# Problem to work on
Convert the data starting at the line containing "forge [422, 383]" and ending at the line containing "prized (1019, 418)" into a numbered list, omitting any blank lines.

# Record list
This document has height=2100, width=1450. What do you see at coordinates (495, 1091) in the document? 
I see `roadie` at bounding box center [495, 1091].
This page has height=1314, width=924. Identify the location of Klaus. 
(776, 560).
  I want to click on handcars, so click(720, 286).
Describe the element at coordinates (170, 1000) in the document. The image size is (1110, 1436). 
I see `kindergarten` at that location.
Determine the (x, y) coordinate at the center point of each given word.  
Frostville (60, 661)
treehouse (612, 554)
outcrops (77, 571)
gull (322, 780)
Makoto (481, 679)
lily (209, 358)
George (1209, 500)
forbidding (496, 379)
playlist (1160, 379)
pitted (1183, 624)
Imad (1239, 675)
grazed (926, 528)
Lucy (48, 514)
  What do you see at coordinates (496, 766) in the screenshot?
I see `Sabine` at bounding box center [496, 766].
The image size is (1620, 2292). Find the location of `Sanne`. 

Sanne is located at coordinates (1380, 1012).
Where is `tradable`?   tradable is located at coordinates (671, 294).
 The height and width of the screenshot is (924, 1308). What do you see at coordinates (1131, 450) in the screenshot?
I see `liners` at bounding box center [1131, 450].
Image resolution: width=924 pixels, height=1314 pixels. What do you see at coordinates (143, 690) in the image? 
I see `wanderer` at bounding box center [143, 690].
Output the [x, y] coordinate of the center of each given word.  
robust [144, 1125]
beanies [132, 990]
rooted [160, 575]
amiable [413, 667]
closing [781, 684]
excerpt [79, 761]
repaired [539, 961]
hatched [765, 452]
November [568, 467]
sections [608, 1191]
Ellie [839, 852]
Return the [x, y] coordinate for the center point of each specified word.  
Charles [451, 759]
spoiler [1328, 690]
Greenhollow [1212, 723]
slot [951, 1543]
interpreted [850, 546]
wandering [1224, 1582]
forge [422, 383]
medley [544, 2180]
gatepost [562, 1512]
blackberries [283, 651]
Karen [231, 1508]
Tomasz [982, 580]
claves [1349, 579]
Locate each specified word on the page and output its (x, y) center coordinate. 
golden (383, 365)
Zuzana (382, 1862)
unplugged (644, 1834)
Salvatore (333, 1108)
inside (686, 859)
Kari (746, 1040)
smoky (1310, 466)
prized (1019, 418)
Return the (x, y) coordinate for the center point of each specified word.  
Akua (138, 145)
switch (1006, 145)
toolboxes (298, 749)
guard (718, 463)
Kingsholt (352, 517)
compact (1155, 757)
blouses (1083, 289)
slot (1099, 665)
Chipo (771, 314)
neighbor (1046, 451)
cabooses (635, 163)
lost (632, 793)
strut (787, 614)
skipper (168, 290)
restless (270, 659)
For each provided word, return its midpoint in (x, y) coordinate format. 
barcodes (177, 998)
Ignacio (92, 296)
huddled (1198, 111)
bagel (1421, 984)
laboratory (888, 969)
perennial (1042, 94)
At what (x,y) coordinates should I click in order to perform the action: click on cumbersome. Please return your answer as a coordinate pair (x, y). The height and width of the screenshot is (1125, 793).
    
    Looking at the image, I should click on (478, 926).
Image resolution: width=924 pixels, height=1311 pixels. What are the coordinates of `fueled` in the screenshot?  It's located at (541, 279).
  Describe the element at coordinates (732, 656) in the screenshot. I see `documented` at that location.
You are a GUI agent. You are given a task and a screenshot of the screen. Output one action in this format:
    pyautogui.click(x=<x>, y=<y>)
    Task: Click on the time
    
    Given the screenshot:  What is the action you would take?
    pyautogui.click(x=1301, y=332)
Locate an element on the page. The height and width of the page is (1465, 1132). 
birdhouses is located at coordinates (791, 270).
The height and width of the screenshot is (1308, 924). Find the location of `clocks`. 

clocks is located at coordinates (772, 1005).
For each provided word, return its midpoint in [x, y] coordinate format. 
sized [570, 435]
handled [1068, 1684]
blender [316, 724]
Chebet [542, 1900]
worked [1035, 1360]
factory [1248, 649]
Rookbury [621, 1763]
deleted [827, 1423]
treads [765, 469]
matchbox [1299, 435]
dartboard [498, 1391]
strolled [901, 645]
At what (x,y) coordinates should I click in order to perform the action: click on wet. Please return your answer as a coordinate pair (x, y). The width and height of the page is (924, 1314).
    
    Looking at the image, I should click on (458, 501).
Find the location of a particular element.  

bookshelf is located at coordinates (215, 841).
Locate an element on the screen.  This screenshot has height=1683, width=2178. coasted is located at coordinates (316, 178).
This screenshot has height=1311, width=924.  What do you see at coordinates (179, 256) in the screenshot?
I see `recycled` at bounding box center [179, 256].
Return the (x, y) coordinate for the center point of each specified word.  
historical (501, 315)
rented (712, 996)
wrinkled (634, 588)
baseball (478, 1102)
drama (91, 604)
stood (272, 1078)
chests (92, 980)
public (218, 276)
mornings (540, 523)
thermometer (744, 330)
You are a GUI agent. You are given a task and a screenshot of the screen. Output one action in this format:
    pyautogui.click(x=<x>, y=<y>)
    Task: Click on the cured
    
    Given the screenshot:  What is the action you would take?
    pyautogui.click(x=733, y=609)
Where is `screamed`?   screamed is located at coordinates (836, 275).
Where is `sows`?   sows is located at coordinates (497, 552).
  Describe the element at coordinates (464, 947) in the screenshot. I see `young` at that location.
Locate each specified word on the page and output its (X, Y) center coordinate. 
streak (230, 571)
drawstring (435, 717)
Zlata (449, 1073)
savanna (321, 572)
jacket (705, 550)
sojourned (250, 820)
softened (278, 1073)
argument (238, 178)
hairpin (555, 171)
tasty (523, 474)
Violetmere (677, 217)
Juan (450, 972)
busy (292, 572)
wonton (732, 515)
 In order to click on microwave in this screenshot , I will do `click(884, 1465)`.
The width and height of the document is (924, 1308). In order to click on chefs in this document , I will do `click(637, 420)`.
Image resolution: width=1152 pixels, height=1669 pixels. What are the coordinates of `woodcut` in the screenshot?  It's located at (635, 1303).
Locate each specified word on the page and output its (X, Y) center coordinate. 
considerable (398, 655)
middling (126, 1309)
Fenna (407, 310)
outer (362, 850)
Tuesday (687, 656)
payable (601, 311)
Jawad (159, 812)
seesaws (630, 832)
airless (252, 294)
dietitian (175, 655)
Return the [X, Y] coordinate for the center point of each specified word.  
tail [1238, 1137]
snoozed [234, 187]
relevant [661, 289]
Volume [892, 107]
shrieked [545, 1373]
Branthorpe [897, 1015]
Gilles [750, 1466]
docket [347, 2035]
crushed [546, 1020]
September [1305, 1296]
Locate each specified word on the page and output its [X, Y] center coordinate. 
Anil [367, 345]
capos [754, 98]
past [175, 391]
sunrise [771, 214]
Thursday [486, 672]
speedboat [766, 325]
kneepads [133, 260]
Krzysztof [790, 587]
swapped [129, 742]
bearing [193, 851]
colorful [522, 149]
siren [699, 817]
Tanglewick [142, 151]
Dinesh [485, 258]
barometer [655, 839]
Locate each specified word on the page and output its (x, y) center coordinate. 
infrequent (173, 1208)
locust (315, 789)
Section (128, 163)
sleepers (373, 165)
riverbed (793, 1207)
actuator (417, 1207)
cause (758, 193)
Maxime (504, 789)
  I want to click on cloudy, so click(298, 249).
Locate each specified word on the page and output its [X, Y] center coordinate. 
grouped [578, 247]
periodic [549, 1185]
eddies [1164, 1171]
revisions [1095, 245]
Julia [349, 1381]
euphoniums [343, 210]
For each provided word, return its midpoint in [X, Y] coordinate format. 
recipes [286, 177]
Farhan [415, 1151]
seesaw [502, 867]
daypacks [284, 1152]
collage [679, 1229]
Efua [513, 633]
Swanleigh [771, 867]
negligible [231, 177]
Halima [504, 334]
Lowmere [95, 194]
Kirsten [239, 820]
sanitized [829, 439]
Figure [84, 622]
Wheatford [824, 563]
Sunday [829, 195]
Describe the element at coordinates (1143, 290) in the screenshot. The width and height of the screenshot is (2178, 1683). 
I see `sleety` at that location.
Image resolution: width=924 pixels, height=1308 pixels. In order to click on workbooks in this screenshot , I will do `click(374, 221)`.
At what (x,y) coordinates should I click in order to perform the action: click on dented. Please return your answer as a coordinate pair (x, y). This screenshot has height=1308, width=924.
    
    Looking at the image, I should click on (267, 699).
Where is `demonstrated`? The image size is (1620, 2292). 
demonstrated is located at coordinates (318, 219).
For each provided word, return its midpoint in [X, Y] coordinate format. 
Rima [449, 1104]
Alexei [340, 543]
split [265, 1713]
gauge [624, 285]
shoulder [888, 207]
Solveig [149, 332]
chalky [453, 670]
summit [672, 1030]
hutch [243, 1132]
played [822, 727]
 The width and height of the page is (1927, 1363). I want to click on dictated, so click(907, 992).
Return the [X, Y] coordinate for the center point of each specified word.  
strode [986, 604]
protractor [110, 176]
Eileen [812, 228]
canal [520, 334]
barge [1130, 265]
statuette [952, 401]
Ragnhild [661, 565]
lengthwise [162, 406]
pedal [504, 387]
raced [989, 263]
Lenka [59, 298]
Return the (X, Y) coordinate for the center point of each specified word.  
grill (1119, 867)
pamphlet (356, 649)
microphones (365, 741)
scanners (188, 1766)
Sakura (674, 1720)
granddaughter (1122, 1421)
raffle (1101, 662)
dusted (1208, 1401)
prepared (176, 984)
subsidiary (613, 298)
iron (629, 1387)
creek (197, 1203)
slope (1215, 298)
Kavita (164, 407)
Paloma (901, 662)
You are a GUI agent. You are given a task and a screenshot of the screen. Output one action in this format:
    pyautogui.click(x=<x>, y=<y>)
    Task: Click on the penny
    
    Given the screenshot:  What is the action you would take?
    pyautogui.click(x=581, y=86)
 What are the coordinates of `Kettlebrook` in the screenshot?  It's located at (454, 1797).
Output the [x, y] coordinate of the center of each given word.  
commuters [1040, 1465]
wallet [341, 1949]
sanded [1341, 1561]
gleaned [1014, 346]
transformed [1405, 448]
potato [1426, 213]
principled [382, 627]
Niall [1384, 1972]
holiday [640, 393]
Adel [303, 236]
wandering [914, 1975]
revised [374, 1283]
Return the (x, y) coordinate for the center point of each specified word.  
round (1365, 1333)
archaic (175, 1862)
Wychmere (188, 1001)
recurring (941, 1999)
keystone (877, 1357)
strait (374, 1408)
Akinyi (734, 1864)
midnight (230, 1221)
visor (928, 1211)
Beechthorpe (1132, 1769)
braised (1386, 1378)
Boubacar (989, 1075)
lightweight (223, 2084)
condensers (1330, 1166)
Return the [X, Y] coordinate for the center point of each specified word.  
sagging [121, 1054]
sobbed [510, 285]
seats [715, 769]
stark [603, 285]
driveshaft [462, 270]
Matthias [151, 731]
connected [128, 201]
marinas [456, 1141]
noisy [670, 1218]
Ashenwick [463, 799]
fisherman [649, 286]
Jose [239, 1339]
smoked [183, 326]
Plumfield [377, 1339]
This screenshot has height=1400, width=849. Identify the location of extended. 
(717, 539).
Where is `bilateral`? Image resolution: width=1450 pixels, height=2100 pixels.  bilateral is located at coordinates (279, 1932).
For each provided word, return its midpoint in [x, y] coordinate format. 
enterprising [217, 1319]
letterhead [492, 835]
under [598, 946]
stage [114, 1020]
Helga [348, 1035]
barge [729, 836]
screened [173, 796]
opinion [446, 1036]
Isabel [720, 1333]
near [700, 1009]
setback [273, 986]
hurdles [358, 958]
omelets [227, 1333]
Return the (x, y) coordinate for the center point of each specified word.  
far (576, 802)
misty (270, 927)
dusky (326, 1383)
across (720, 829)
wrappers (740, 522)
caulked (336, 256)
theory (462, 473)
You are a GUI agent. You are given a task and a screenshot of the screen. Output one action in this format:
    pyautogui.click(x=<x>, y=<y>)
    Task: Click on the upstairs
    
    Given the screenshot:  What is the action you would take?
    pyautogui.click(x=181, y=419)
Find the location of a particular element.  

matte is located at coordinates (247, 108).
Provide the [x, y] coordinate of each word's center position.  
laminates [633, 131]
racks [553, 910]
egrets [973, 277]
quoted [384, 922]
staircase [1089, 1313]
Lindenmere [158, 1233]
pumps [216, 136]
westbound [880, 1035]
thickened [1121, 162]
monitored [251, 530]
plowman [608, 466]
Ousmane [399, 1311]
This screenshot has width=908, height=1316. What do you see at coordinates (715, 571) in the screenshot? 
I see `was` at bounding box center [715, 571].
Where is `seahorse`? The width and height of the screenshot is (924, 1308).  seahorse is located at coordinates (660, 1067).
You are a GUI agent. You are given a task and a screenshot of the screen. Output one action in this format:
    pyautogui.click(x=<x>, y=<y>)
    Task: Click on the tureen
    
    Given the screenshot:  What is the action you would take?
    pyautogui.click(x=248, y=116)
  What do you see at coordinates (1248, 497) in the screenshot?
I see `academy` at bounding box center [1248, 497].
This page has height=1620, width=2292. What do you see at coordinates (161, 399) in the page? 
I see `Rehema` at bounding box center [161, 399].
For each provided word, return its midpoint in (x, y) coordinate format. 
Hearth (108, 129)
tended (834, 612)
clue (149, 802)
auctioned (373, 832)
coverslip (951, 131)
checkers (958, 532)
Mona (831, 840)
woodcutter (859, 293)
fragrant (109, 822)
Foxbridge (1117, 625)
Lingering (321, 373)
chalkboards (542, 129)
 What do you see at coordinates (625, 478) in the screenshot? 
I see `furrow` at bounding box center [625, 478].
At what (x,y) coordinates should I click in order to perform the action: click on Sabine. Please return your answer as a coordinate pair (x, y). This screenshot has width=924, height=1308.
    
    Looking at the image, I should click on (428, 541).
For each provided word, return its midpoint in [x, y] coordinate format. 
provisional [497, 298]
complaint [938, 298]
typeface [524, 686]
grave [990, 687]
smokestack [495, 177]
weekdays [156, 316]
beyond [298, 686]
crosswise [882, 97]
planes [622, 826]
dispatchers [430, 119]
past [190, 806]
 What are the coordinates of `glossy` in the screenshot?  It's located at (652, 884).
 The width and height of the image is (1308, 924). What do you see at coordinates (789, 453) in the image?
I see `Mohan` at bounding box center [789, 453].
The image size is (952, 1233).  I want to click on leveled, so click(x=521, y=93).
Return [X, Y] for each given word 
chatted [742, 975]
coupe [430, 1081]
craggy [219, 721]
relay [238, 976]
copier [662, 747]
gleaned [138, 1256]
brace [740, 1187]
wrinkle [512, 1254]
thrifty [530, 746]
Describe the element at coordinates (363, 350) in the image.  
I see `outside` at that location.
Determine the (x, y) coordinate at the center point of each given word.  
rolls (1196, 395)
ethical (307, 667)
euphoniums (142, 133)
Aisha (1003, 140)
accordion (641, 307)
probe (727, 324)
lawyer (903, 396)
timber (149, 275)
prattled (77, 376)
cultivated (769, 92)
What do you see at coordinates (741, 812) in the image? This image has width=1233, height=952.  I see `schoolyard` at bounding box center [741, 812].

# The result
1. forge [422, 383]
2. medley [544, 2180]
3. gatepost [562, 1512]
4. blackberries [283, 651]
5. Karen [231, 1508]
6. Tomasz [982, 580]
7. claves [1349, 579]
8. Locate each specified word on the page and output its (x, y) center coordinate. 
9. golden (383, 365)
10. Zuzana (382, 1862)
11. unplugged (644, 1834)
12. Salvatore (333, 1108)
13. inside (686, 859)
14. Kari (746, 1040)
15. smoky (1310, 466)
16. prized (1019, 418)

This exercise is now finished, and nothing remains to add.